◆ **WHAT YOU HAVE TO DO**
Everything in the listing below except the pictures should be reproduced exactly.

◆ **DATA UNDER STUDY**
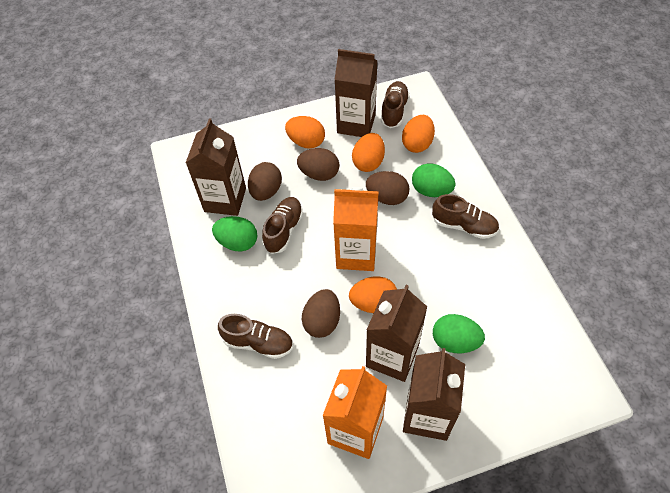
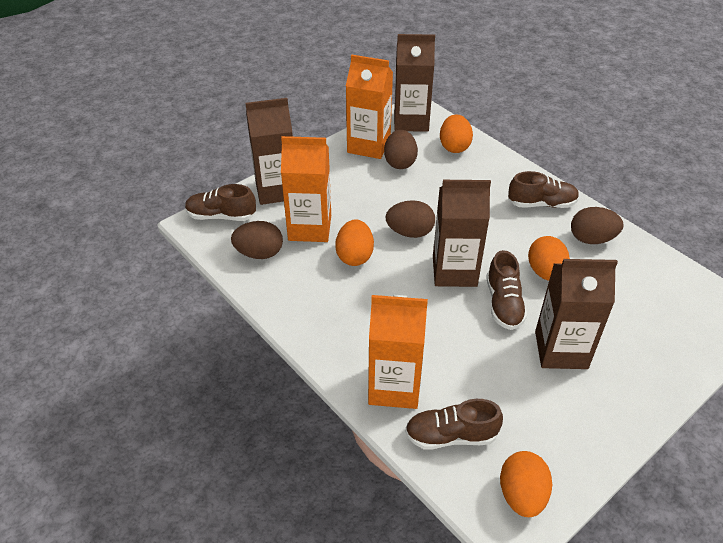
green egg: [212,216,257,251] [412,163,456,197] [433,314,485,353] = 3 -> none = 0
orange carton: [322,366,387,459] [333,187,379,271] = 2 -> [281,136,331,242] [346,55,393,159] [368,295,428,409] = 3

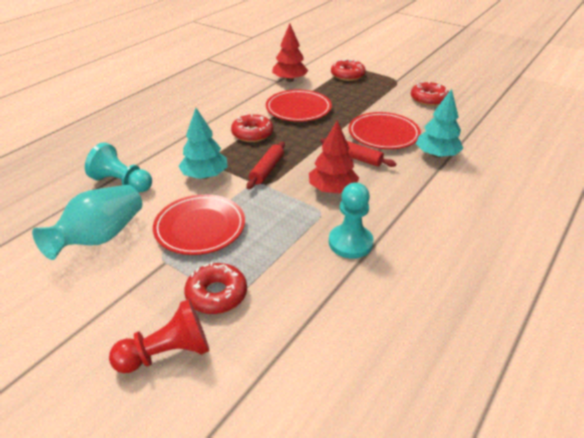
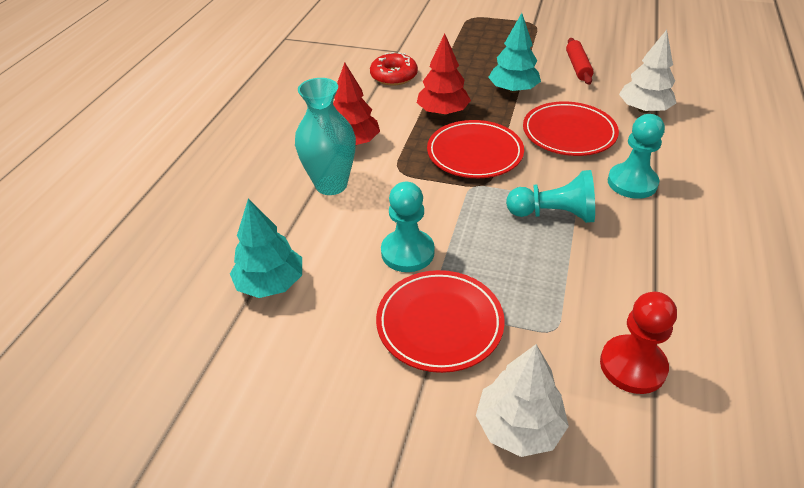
red donut: [184,262,247,314] [231,114,273,142] [331,59,366,81] [411,82,449,106] = 4 -> [370,52,418,86] = 1
red rolling pin: [246,141,285,189] [320,138,397,167] = 2 -> [566,38,594,85] = 1
turquoise pawn: [85,142,152,192] [329,183,373,259] = 2 -> [381,182,435,272] [506,170,595,223] [608,114,665,199] = 3
white tree: none = 0 -> [476,344,569,457] [619,30,676,113] = 2

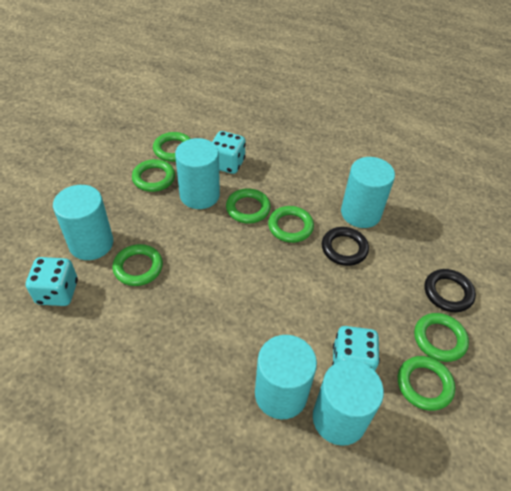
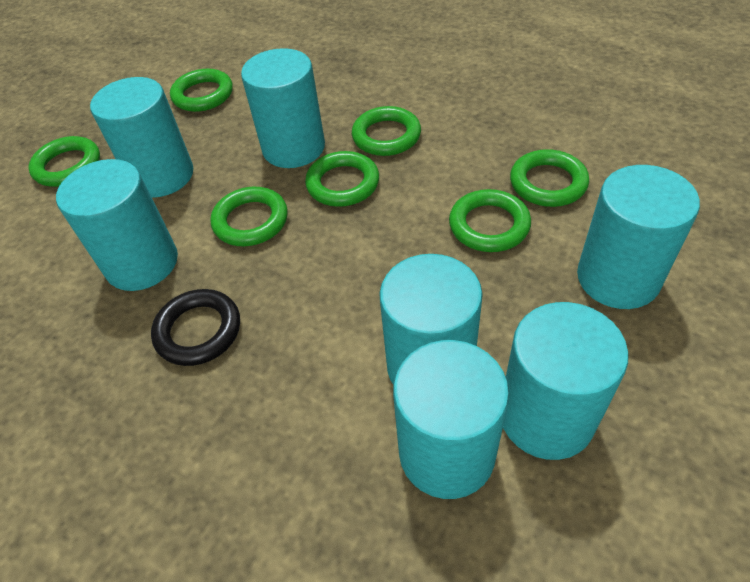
black ring: [322,227,369,266] [425,269,476,312] = 2 -> [151,289,240,366] = 1
turquoise cylinder: [53,185,113,260] [175,138,220,209] [255,335,317,419] [313,360,384,446] [341,157,395,228] = 5 -> [56,159,178,291] [90,77,193,198] [241,48,325,168] [379,254,483,384] [393,340,509,499] [503,302,629,460] [577,165,700,309] = 7
turquoise dice: [26,257,78,306] [212,131,246,174] [332,326,380,371] = 3 -> none = 0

◆ **SOLUTION TO THE PROBLEM**
green egg: [212,216,257,251] [412,163,456,197] [433,314,485,353] = 3 -> none = 0
orange carton: [322,366,387,459] [333,187,379,271] = 2 -> [281,136,331,242] [346,55,393,159] [368,295,428,409] = 3

red donut: [184,262,247,314] [231,114,273,142] [331,59,366,81] [411,82,449,106] = 4 -> [370,52,418,86] = 1
red rolling pin: [246,141,285,189] [320,138,397,167] = 2 -> [566,38,594,85] = 1
turquoise pawn: [85,142,152,192] [329,183,373,259] = 2 -> [381,182,435,272] [506,170,595,223] [608,114,665,199] = 3
white tree: none = 0 -> [476,344,569,457] [619,30,676,113] = 2

black ring: [322,227,369,266] [425,269,476,312] = 2 -> [151,289,240,366] = 1
turquoise cylinder: [53,185,113,260] [175,138,220,209] [255,335,317,419] [313,360,384,446] [341,157,395,228] = 5 -> [56,159,178,291] [90,77,193,198] [241,48,325,168] [379,254,483,384] [393,340,509,499] [503,302,629,460] [577,165,700,309] = 7
turquoise dice: [26,257,78,306] [212,131,246,174] [332,326,380,371] = 3 -> none = 0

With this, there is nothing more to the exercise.